-- Exercise goal --
Exactly the lines below from the one with "D2: LED (A W15, K GND) -> LED (A GND, K W15)" up to and including the one with "U9 pin A1: DRV -> COM" make up the answer, with nothing else added.
*** Opening of Information provided ***
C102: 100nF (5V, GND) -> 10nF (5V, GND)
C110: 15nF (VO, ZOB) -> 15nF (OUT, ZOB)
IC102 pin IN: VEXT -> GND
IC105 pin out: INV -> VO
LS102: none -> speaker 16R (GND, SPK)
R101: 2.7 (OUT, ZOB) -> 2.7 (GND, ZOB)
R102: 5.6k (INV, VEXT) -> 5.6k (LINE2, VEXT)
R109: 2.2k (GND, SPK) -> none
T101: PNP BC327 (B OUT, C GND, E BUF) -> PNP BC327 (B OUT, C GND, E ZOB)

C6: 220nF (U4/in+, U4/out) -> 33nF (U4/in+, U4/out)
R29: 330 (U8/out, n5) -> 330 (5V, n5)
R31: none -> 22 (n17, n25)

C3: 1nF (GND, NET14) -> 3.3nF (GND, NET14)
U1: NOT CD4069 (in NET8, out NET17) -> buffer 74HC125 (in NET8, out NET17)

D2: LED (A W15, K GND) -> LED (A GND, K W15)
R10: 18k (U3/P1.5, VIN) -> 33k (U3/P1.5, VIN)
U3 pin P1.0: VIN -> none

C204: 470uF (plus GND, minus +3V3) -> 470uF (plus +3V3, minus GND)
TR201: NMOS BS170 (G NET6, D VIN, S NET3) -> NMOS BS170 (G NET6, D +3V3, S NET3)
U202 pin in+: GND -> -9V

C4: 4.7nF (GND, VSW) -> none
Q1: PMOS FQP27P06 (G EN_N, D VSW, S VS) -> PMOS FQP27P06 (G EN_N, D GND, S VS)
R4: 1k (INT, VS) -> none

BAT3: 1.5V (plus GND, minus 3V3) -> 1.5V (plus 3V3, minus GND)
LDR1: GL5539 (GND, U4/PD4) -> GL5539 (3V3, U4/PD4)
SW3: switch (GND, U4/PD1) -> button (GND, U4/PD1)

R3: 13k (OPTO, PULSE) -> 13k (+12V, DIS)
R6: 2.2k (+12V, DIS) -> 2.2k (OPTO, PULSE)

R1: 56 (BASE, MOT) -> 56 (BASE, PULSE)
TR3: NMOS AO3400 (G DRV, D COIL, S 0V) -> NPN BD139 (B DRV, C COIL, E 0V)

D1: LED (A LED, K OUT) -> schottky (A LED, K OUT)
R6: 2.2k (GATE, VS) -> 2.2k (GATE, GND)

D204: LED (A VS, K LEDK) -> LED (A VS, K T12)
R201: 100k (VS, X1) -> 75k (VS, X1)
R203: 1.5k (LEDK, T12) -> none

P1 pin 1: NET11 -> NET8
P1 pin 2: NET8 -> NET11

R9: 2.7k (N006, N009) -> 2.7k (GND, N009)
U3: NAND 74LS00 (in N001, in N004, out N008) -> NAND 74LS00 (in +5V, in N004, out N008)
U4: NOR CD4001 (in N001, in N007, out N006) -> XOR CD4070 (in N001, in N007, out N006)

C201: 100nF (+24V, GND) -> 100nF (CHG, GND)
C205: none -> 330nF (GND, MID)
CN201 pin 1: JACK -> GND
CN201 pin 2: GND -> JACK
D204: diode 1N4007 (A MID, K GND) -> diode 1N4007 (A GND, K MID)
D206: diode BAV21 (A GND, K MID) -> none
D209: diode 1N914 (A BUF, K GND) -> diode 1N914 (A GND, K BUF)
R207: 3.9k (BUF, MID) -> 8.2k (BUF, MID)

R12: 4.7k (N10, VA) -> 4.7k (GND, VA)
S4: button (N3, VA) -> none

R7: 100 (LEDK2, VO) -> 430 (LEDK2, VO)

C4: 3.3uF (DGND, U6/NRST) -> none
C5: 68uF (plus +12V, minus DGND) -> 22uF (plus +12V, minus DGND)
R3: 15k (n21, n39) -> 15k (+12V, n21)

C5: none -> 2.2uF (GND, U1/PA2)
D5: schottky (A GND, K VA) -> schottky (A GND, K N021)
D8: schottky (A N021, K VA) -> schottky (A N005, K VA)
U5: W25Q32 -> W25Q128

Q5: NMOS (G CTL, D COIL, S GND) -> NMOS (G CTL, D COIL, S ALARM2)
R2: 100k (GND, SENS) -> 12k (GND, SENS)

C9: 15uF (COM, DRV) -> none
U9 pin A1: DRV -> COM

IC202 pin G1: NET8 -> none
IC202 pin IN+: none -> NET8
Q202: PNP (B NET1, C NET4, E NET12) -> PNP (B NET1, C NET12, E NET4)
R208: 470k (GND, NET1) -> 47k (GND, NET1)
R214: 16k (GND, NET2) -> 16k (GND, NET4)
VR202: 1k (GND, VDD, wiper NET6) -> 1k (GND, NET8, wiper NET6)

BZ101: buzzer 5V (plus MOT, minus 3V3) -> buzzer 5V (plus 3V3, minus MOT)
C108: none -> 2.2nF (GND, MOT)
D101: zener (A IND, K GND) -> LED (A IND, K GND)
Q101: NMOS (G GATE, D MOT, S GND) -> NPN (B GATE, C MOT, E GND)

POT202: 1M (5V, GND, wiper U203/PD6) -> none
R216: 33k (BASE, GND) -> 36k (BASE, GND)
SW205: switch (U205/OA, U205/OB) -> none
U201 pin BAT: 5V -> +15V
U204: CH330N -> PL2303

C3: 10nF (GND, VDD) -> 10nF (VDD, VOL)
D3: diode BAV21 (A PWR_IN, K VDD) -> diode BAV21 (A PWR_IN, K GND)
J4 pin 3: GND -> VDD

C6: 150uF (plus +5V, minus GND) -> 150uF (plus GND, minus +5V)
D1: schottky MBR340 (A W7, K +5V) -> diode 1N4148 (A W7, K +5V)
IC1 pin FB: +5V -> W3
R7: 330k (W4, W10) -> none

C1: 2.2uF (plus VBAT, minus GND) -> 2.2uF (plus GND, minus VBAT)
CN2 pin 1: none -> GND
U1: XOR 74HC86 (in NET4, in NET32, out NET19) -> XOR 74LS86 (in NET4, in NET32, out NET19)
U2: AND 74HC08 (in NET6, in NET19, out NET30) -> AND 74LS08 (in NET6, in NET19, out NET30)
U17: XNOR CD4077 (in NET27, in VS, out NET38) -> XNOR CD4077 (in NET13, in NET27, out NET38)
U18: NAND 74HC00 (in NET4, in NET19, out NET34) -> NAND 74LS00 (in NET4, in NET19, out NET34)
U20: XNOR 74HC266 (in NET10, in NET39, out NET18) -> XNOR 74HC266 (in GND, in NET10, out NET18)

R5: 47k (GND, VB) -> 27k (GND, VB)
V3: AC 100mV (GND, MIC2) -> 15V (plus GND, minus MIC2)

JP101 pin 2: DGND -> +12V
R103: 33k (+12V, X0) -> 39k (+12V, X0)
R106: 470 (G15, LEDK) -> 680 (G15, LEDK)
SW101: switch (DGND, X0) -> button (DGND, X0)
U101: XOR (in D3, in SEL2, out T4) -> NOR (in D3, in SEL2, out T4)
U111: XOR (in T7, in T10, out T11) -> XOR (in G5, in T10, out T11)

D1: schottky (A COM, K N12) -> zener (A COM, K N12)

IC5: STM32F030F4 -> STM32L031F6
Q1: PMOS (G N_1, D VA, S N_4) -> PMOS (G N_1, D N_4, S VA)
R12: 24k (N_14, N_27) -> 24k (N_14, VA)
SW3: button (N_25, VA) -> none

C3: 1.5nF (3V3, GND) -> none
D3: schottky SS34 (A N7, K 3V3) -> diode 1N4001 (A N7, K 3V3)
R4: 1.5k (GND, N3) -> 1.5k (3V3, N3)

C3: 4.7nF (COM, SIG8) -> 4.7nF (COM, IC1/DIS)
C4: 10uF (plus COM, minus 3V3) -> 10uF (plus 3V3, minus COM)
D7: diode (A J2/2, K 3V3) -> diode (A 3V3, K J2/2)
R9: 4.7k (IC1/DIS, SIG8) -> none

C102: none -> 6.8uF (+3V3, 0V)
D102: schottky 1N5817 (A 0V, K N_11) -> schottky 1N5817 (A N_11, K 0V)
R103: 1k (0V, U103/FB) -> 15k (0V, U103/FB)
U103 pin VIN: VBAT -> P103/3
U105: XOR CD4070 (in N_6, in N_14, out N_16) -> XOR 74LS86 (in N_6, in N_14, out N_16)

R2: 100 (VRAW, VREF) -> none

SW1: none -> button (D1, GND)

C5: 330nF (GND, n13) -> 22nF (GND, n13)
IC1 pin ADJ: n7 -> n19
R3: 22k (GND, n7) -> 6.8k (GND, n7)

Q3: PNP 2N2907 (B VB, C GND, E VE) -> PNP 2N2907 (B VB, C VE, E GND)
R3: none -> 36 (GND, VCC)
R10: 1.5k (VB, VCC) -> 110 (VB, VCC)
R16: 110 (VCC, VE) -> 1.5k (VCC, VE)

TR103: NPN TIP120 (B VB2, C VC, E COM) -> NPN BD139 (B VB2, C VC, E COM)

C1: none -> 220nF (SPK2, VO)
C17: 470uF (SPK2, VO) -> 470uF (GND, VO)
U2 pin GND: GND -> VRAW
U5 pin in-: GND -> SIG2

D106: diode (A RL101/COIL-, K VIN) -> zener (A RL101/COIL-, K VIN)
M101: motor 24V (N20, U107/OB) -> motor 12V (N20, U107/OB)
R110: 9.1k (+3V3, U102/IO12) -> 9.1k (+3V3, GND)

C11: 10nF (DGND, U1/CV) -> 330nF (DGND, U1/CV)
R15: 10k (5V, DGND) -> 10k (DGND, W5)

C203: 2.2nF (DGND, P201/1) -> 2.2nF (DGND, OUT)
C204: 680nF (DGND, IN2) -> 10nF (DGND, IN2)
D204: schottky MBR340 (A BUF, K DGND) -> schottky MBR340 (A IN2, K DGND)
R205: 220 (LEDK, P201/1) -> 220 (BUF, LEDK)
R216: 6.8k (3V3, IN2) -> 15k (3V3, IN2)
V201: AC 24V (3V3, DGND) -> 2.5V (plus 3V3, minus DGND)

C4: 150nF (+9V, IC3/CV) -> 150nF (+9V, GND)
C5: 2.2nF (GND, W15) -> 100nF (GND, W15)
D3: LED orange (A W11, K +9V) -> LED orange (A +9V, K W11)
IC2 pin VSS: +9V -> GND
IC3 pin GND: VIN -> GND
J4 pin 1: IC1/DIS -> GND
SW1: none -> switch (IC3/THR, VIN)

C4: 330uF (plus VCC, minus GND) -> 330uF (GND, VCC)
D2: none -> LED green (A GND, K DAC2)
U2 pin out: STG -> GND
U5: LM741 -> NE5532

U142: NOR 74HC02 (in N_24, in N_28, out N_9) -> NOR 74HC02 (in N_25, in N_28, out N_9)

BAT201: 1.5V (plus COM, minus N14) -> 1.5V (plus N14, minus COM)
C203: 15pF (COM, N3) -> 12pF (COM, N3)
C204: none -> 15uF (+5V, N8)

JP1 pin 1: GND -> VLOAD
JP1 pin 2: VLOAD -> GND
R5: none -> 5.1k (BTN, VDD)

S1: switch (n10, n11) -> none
*** Close of Information provided ***
-- Answer box --
D2: LED (A W15, K GND) -> LED (A GND, K W15)
R10: 18k (U3/P1.5, VIN) -> 33k (U3/P1.5, VIN)
U3 pin P1.0: VIN -> none

C204: 470uF (plus GND, minus +3V3) -> 470uF (plus +3V3, minus GND)
TR201: NMOS BS170 (G NET6, D VIN, S NET3) -> NMOS BS170 (G NET6, D +3V3, S NET3)
U202 pin in+: GND -> -9V

C4: 4.7nF (GND, VSW) -> none
Q1: PMOS FQP27P06 (G EN_N, D VSW, S VS) -> PMOS FQP27P06 (G EN_N, D GND, S VS)
R4: 1k (INT, VS) -> none

BAT3: 1.5V (plus GND, minus 3V3) -> 1.5V (plus 3V3, minus GND)
LDR1: GL5539 (GND, U4/PD4) -> GL5539 (3V3, U4/PD4)
SW3: switch (GND, U4/PD1) -> button (GND, U4/PD1)

R3: 13k (OPTO, PULSE) -> 13k (+12V, DIS)
R6: 2.2k (+12V, DIS) -> 2.2k (OPTO, PULSE)

R1: 56 (BASE, MOT) -> 56 (BASE, PULSE)
TR3: NMOS AO3400 (G DRV, D COIL, S 0V) -> NPN BD139 (B DRV, C COIL, E 0V)

D1: LED (A LED, K OUT) -> schottky (A LED, K OUT)
R6: 2.2k (GATE, VS) -> 2.2k (GATE, GND)

D204: LED (A VS, K LEDK) -> LED (A VS, K T12)
R201: 100k (VS, X1) -> 75k (VS, X1)
R203: 1.5k (LEDK, T12) -> none

P1 pin 1: NET11 -> NET8
P1 pin 2: NET8 -> NET11

R9: 2.7k (N006, N009) -> 2.7k (GND, N009)
U3: NAND 74LS00 (in N001, in N004, out N008) -> NAND 74LS00 (in +5V, in N004, out N008)
U4: NOR CD4001 (in N001, in N007, out N006) -> XOR CD4070 (in N001, in N007, out N006)

C201: 100nF (+24V, GND) -> 100nF (CHG, GND)
C205: none -> 330nF (GND, MID)
CN201 pin 1: JACK -> GND
CN201 pin 2: GND -> JACK
D204: diode 1N4007 (A MID, K GND) -> diode 1N4007 (A GND, K MID)
D206: diode BAV21 (A GND, K MID) -> none
D209: diode 1N914 (A BUF, K GND) -> diode 1N914 (A GND, K BUF)
R207: 3.9k (BUF, MID) -> 8.2k (BUF, MID)

R12: 4.7k (N10, VA) -> 4.7k (GND, VA)
S4: button (N3, VA) -> none

R7: 100 (LEDK2, VO) -> 430 (LEDK2, VO)

C4: 3.3uF (DGND, U6/NRST) -> none
C5: 68uF (plus +12V, minus DGND) -> 22uF (plus +12V, minus DGND)
R3: 15k (n21, n39) -> 15k (+12V, n21)

C5: none -> 2.2uF (GND, U1/PA2)
D5: schottky (A GND, K VA) -> schottky (A GND, K N021)
D8: schottky (A N021, K VA) -> schottky (A N005, K VA)
U5: W25Q32 -> W25Q128

Q5: NMOS (G CTL, D COIL, S GND) -> NMOS (G CTL, D COIL, S ALARM2)
R2: 100k (GND, SENS) -> 12k (GND, SENS)

C9: 15uF (COM, DRV) -> none
U9 pin A1: DRV -> COM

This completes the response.